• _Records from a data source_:
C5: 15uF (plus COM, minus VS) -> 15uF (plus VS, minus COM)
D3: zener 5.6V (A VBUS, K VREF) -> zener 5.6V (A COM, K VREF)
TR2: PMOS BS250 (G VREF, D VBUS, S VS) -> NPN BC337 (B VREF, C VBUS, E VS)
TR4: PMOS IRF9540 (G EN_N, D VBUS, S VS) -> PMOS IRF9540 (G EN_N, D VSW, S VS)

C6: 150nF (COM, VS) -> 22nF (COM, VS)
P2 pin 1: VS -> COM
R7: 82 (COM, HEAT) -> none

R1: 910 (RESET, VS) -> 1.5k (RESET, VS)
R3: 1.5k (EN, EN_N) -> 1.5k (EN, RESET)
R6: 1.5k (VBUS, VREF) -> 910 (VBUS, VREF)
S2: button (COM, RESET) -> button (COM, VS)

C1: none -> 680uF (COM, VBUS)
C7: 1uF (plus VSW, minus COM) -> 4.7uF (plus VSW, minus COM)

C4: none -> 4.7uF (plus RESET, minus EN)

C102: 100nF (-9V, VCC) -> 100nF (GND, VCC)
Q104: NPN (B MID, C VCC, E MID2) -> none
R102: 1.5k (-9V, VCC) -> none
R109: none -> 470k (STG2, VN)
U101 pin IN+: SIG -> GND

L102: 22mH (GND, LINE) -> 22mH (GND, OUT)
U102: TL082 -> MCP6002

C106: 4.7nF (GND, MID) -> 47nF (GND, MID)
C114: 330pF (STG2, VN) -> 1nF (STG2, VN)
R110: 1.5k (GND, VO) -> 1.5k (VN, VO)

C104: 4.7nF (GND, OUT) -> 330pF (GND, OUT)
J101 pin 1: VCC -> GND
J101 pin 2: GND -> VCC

• _Work task_: Look over the records. Copy the lines that include the word "RESET".

• _Your response_:
R1: 910 (RESET, VS) -> 1.5k (RESET, VS)
R3: 1.5k (EN, EN_N) -> 1.5k (EN, RESET)
S2: button (COM, RESET) -> button (COM, VS)
C4: none -> 4.7uF (plus RESET, minus EN)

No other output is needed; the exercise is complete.